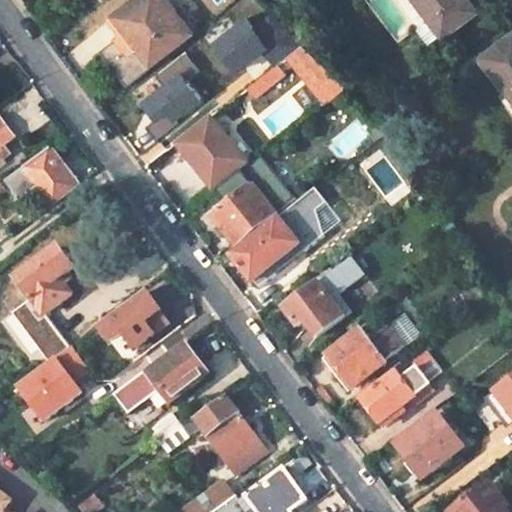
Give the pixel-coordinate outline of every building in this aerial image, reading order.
[(168,0),(136,0),(112,18),(124,34),(141,56),(145,53),(154,64),(194,34),(168,0)] [(416,0),(397,0),(420,29),(422,24),(430,18),(416,0)] [(470,0),(416,0),(430,18),(444,36),(478,11),(470,0)] [(444,36),(430,18),(422,24),(420,29),(432,46),(444,36)] [(250,21),(219,45),(240,73),(267,53),(279,69),(280,68),(291,60),(305,49),(276,20),(259,32),(250,21)] [(141,56),(124,34),(102,51),(129,87),(156,66),(154,64),(145,53),(141,56)] [(511,34),(484,57),(511,94),(511,34)] [(305,49),(291,60),(329,108),(349,93),(305,49)] [(279,69),(241,97),(247,105),(286,76),(280,68),(279,69)] [(184,74),(147,102),(159,119),(147,127),(158,141),(181,123),(178,119),(204,100),(184,74)] [(16,136),(2,116),(0,117),(0,161),(11,153),(5,145),(16,136)] [(250,168),(211,119),(183,141),(179,144),(192,161),(194,159),(220,191),(250,168)] [(51,149),(25,169),(55,209),(81,189),(51,149)] [(217,216),(215,218),(237,246),(296,200),(263,158),(250,168),(220,191),(206,202),(217,216)] [(310,193),(279,218),(301,246),(306,252),(320,240),(312,215),(322,207),(310,193)] [(338,226),(322,207),(312,215),(320,240),(338,226)] [(279,218),(232,256),(254,283),(255,282),(273,268),(301,246),(279,218)] [(301,246),(273,268),(277,275),(306,252),(301,246)] [(20,280),(47,316),(74,296),(62,279),(78,267),(76,265),(76,258),(72,252),(67,250),(64,249),(62,247),(44,261),(40,261),(33,266),(32,271),(20,280)] [(352,258),(285,309),(299,327),(306,322),(318,338),(353,312),(341,295),(366,276),(352,258)] [(273,268),(255,282),(260,288),(277,275),(273,268)] [(148,292),(100,328),(111,341),(123,332),(136,349),(155,335),(146,323),(162,311),(148,292)] [(353,388),(409,345),(424,332),(408,311),(369,341),(361,330),(323,359),(339,379),(343,375),(353,388)] [(187,345),(149,374),(162,392),(171,404),(210,375),(187,345)] [(74,347),(57,359),(75,382),(90,370),(74,347)] [(432,386),(429,382),(443,371),(427,351),(362,400),(381,424),(396,412),(424,391),(432,386)] [(75,382),(57,359),(20,387),(46,422),(84,393),(75,382)] [(162,392),(149,374),(147,372),(116,396),(131,416),(162,392)] [(511,379),(493,393),(511,420),(511,379)] [(428,397),(424,391),(396,412),(400,419),(428,397)] [(267,452),(226,396),(196,418),(204,428),(238,474),(267,452)] [(174,413),(151,430),(162,444),(184,427),(174,413)] [(438,413),(397,445),(424,481),(465,450),(438,413)] [(184,427),(162,444),(169,454),(204,428),(196,418),(184,427)] [(286,468),(247,497),(258,511),(294,511),(310,500),(286,468)] [(226,482),(185,511),(216,511),(237,497),(226,482)] [(492,482),(452,511),(509,511),(507,509),(511,506),(492,482)] [(12,501),(0,492),(0,508),(4,511),(7,508),(12,501)]
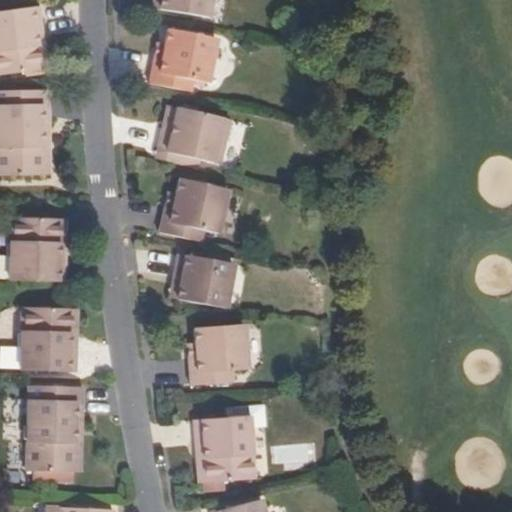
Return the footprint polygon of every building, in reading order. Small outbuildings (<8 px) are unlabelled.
[(160,0),(152,0),(151,9),(159,10),(160,0)] [(160,0),(159,10),(206,19),(209,0),(160,0)] [(33,33),(41,31),(38,7),(0,11),(0,75),(24,72),(38,70),(33,33)] [(160,57),(153,55),(146,84),(189,93),(193,80),(206,83),(216,40),(167,29),(163,45),(160,57)] [(38,70),(43,70),(46,69),(41,31),(33,33),(38,70)] [(153,55),(160,57),(163,45),(157,43),(153,55)] [(0,176),(41,176),(40,119),(48,118),(48,91),(0,92),(0,176)] [(171,128),(175,109),(167,107),(162,126),(171,128)] [(216,144),(221,120),(175,109),(171,128),(162,126),(156,151),(200,161),(219,166),(223,145),(216,144)] [(40,119),(41,176),(49,176),(48,118),(40,119)] [(223,145),(229,121),(221,120),(216,144),(223,145)] [(200,161),(156,151),(154,159),(198,170),(200,161)] [(171,207),(165,205),(157,234),(199,244),(202,233),(216,236),(227,191),(177,180),(174,194),(171,207)] [(165,205),(171,207),(174,194),(167,193),(165,205)] [(64,258),(57,258),(58,220),(9,219),(7,282),(64,283),(64,258)] [(57,258),(64,258),(65,220),(58,220),(57,258)] [(180,281),(177,301),(224,310),(232,266),(176,255),(172,279),(180,281)] [(180,281),(172,279),(169,300),(177,301),(180,281)] [(76,347),(68,347),(69,310),(20,309),(19,371),(75,373),(76,347)] [(68,347),(76,347),(77,311),(69,310),(68,347)] [(195,356),(187,357),(189,387),(232,383),(232,372),(246,371),(244,325),(193,329),(194,344),(195,356)] [(187,357),(195,356),(194,344),(187,345),(187,357)] [(72,474),(73,417),(82,417),(82,389),(27,388),(24,472),(72,474)] [(203,446),(205,483),(253,479),(249,428),(264,427),(263,406),(230,408),(231,418),(193,420),(195,446),(203,446)] [(73,417),(72,474),(80,474),(82,417),(73,417)] [(203,446),(195,446),(198,483),(205,483),(203,446)] [(265,511),(262,499),(211,511),(265,511)]
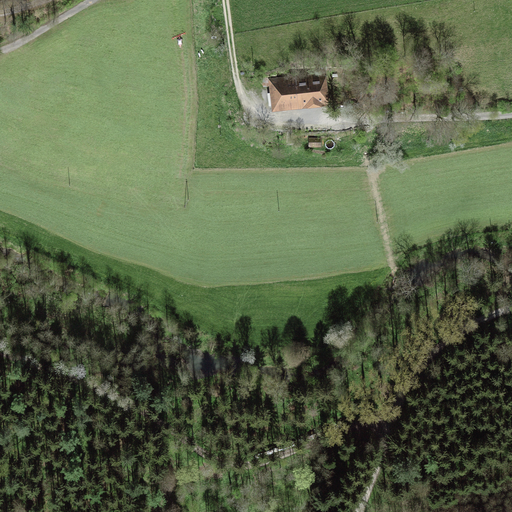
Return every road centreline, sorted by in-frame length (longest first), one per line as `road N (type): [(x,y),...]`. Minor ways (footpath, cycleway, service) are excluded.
road 1 (track): [(0,352),(113,394),(216,460),(236,463),(279,455),(397,408)]
road 2 (track): [(511,113),(274,120),(237,86),(225,0)]
road 3 (track): [(357,511),(424,356),(454,331),(511,306)]
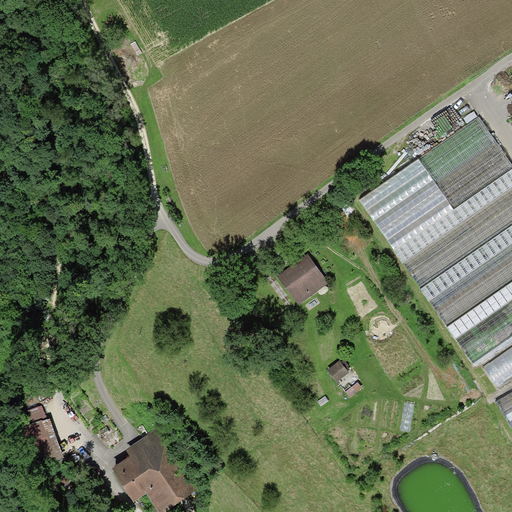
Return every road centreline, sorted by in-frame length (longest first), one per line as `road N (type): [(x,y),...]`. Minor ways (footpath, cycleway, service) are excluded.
road 1 (track): [(157,215),(131,102),(86,0)]
road 2 (track): [(0,171),(45,208),(57,265),(56,368)]
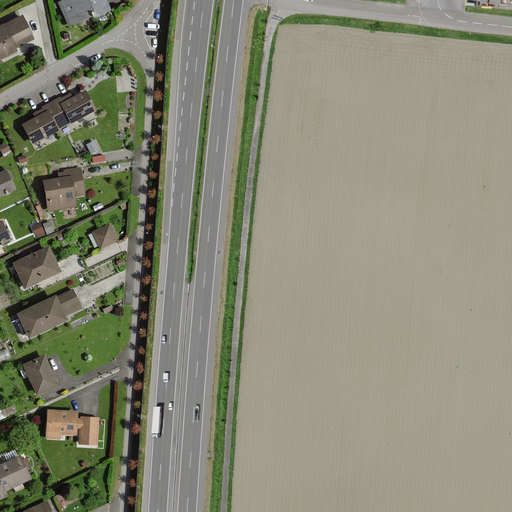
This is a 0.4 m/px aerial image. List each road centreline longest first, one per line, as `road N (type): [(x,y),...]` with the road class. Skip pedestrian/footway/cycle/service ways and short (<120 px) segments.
road 1 (track): [(222,511),(249,190),(272,23),(283,0)]
road 2 (motorway): [(187,511),(233,0)]
road 3 (motorway): [(203,0),(157,511)]
road 4 (residential): [(120,511),(150,88),(141,27)]
road 5 (unclassified): [(283,0),(511,27)]
road 6 (residential): [(0,102),(141,27)]
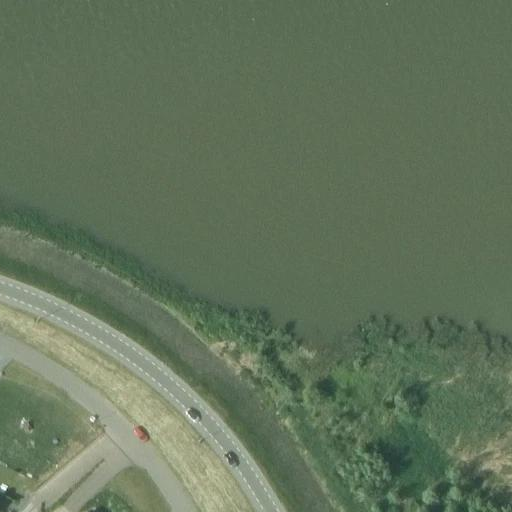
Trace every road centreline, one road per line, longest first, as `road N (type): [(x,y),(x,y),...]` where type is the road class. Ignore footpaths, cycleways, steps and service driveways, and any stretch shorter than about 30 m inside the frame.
road 1 (tertiary): [(0,291),(55,311),(187,402),(269,511)]
road 2 (residential): [(0,337),(86,392),(190,511)]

********

#### Written problem:
Copy, character for character, every line of the material from the line containing "Trace every road" through the end of the material.

#### Solved exercise:
Trace every road centreline, one road per line, longest first, as `road N (type): [(x,y),(x,y),...]` where type is the road class. Ignore footpaths, cycleways, steps and service driveways, and any stretch shorter than about 30 m inside the frame.
road 1 (tertiary): [(0,291),(55,311),(187,402),(269,511)]
road 2 (residential): [(0,337),(86,392),(190,511)]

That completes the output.